Begin at the line containing "(365, 297) = (717, 401): none -> red shoe" and copy exactly through the last line of the listing, skipping every picture.

####################

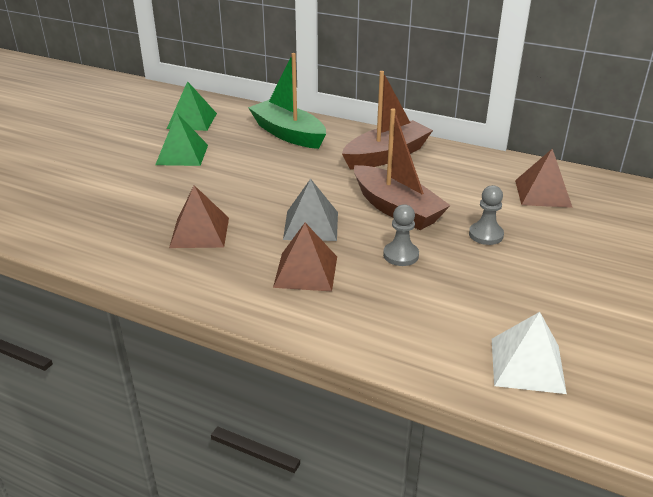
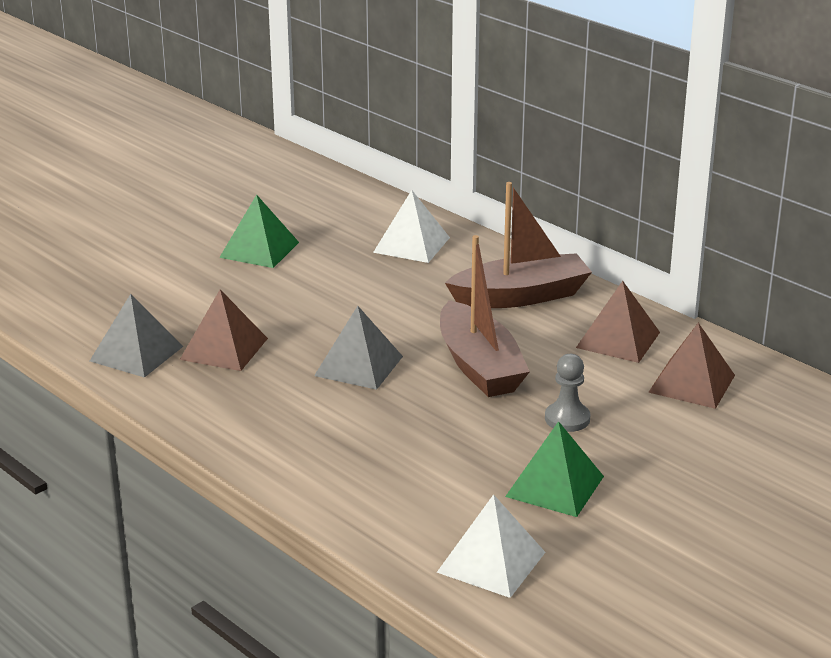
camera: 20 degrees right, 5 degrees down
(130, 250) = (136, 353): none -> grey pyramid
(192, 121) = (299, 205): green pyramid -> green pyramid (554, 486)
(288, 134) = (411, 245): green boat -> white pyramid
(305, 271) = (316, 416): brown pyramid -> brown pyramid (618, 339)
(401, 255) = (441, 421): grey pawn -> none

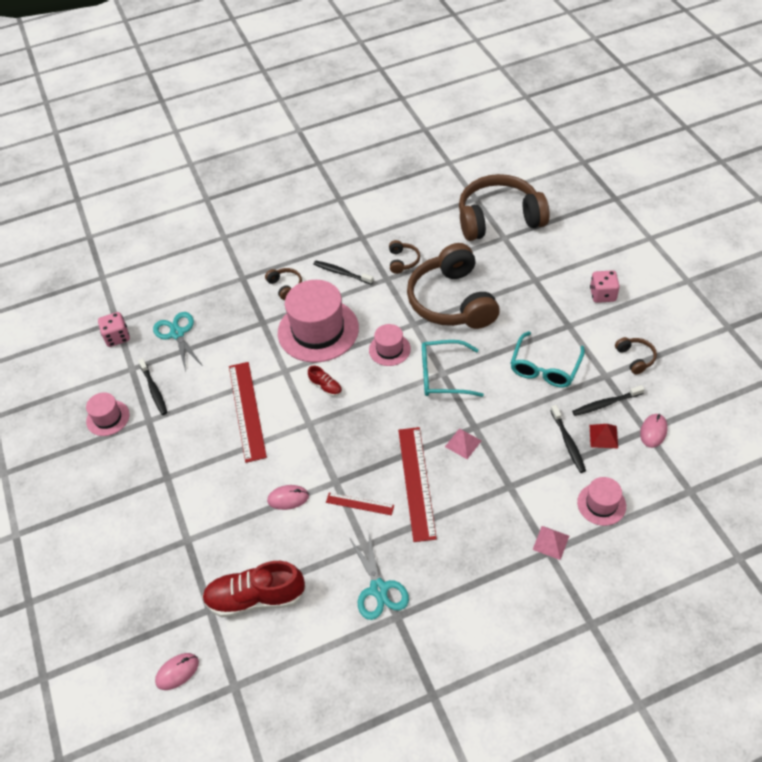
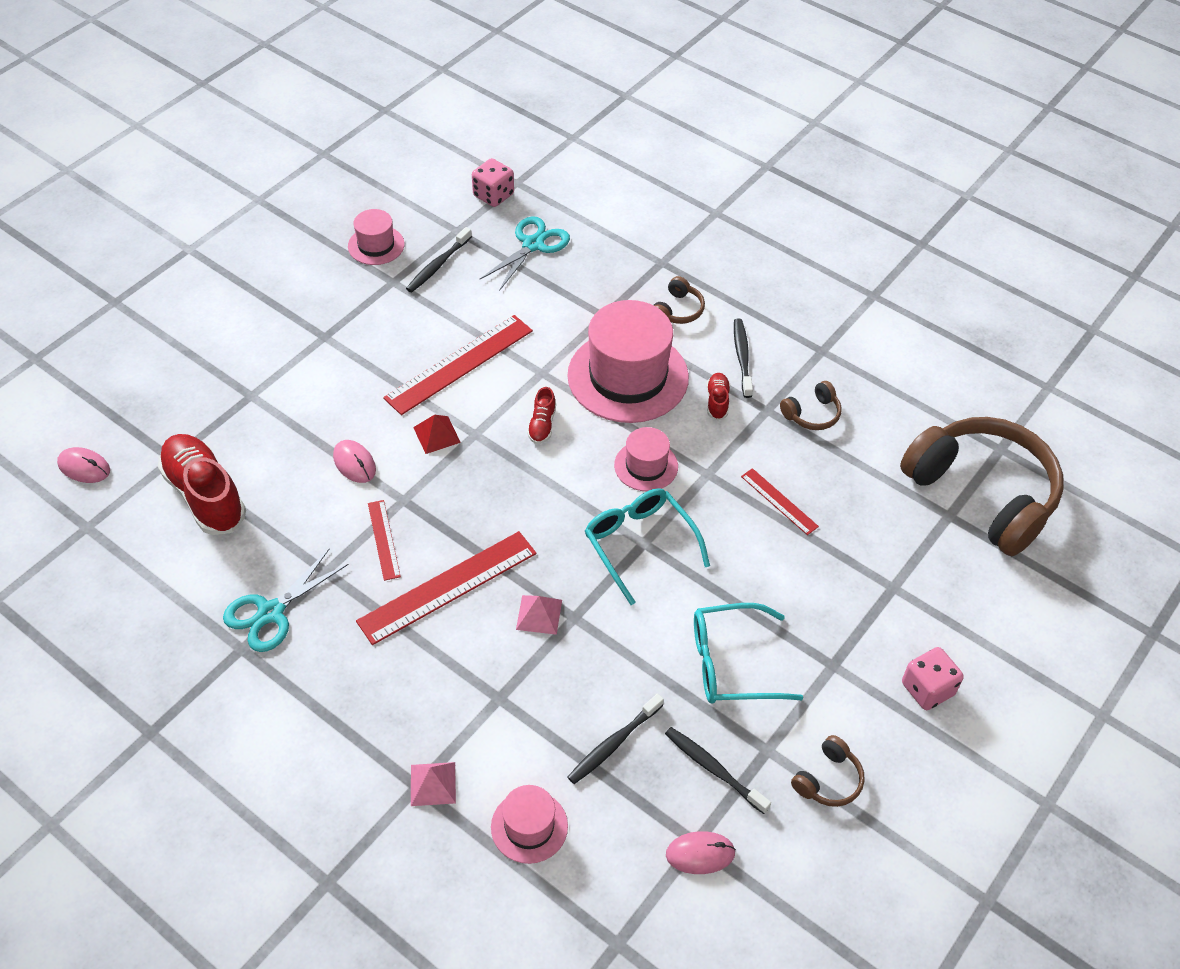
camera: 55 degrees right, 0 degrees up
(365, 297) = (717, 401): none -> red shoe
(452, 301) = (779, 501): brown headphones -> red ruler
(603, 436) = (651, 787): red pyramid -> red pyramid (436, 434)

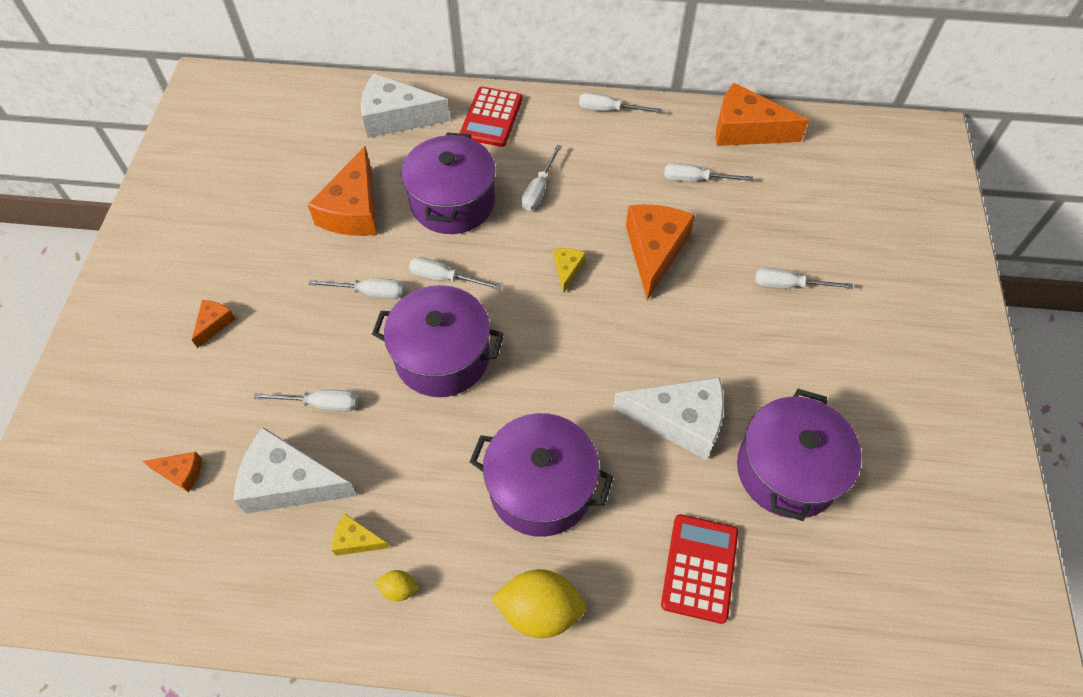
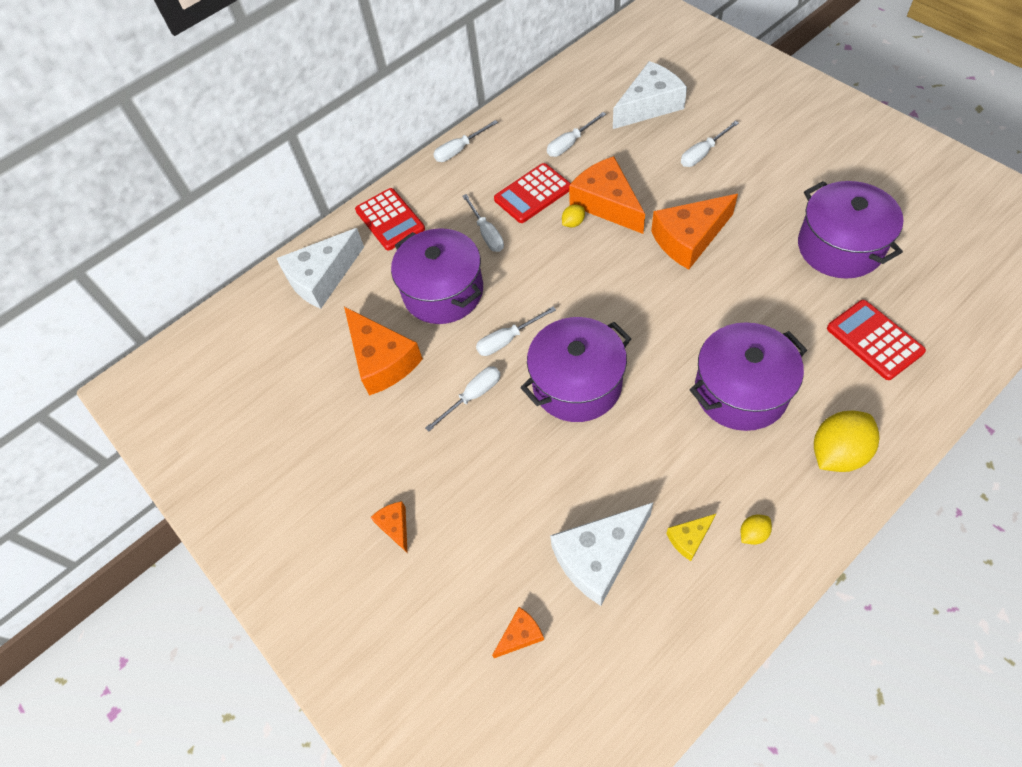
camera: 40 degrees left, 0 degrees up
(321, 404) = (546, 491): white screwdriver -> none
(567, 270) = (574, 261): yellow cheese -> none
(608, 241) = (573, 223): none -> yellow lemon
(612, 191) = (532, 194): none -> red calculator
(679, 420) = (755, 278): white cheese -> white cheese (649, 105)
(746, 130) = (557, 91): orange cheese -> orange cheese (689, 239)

####################

**Expected output:**
(365, 297) = (717, 401): none -> red shoe
(452, 301) = (779, 501): brown headphones -> red ruler
(603, 436) = (651, 787): red pyramid -> red pyramid (436, 434)

camera: 40 degrees left, 0 degrees up
(321, 404) = (546, 491): white screwdriver -> none
(567, 270) = (574, 261): yellow cheese -> none
(608, 241) = (573, 223): none -> yellow lemon
(612, 191) = (532, 194): none -> red calculator
(679, 420) = (755, 278): white cheese -> white cheese (649, 105)
(746, 130) = (557, 91): orange cheese -> orange cheese (689, 239)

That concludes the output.